__Input data__.
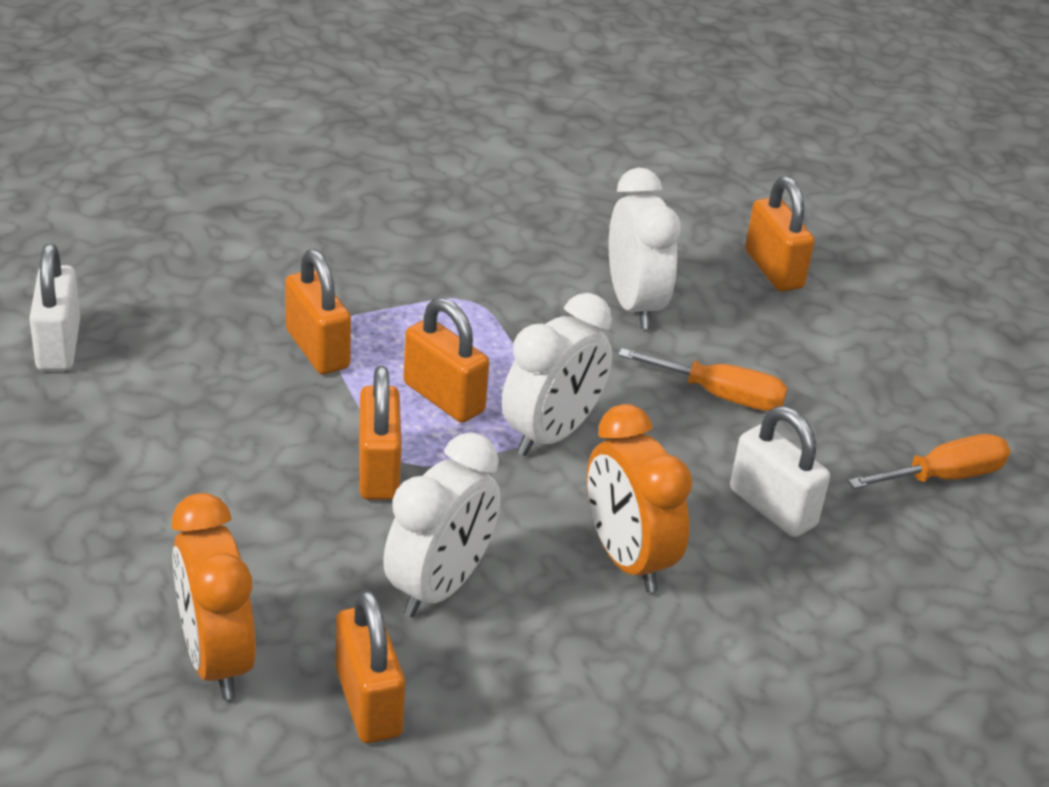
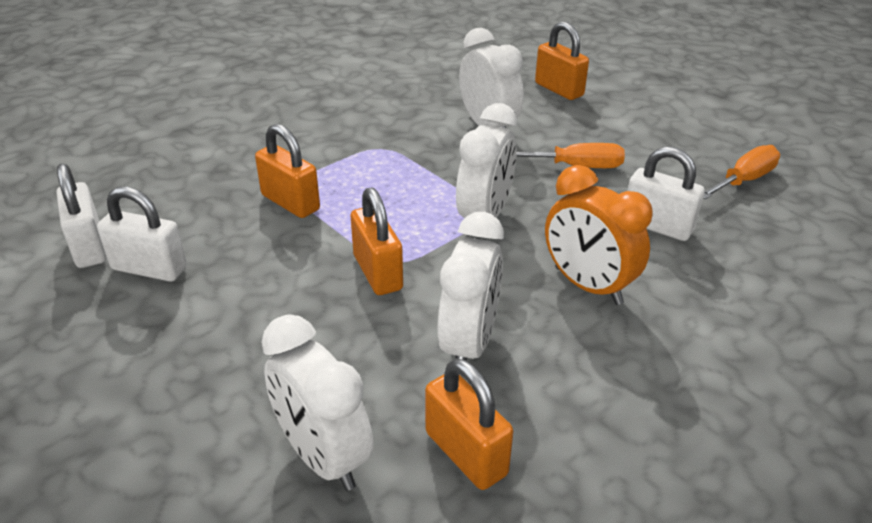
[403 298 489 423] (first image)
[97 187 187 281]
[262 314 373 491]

__Exercise details__. An exact copy of the listing is needed, minus its pictures.

__Answer box__.
[403 298 489 423] (first image)
[97 187 187 281]
[262 314 373 491]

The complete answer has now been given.